-- Your objective --
The full listing, word for word and free of images, is the expected result.

-- Given material --
*** Block opens ***

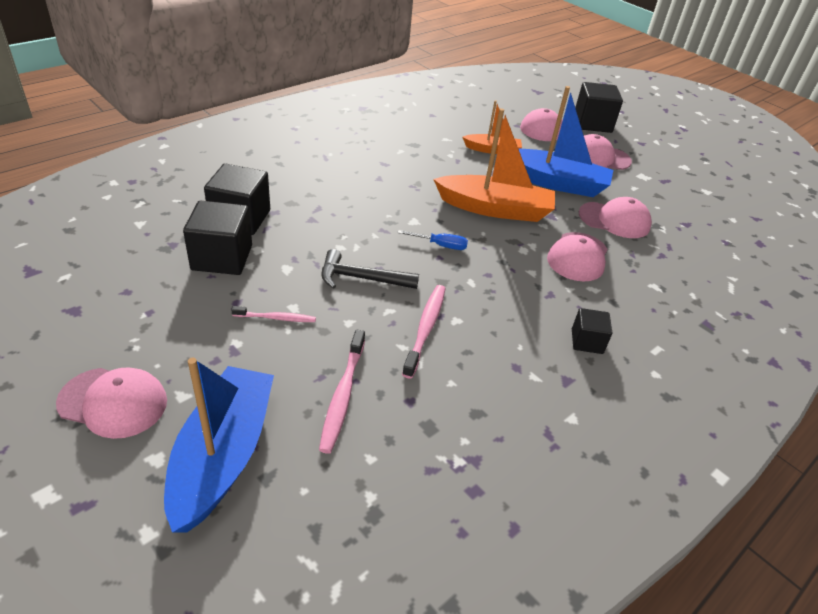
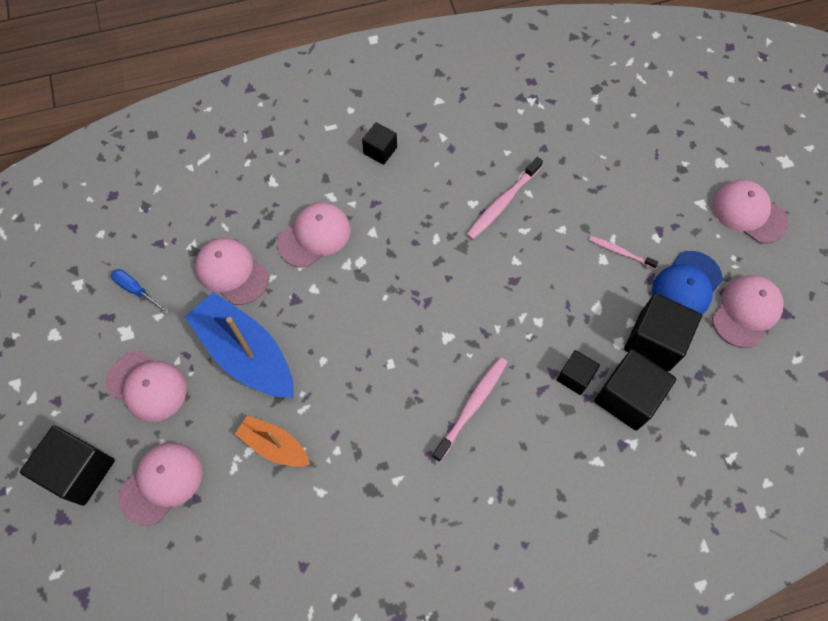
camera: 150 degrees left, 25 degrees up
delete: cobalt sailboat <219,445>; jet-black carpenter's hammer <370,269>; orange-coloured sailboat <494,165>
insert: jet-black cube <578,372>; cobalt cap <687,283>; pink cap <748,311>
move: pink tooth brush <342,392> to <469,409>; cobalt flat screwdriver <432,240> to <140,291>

*** Block closes ***

-- Your response --
camera: 150 degrees left, 25 degrees up
delete: cobalt sailboat <219,445>; jet-black carpenter's hammer <370,269>; orange-coloured sailboat <494,165>
insert: jet-black cube <578,372>; cobalt cap <687,283>; pink cap <748,311>
move: pink tooth brush <342,392> to <469,409>; cobalt flat screwdriver <432,240> to <140,291>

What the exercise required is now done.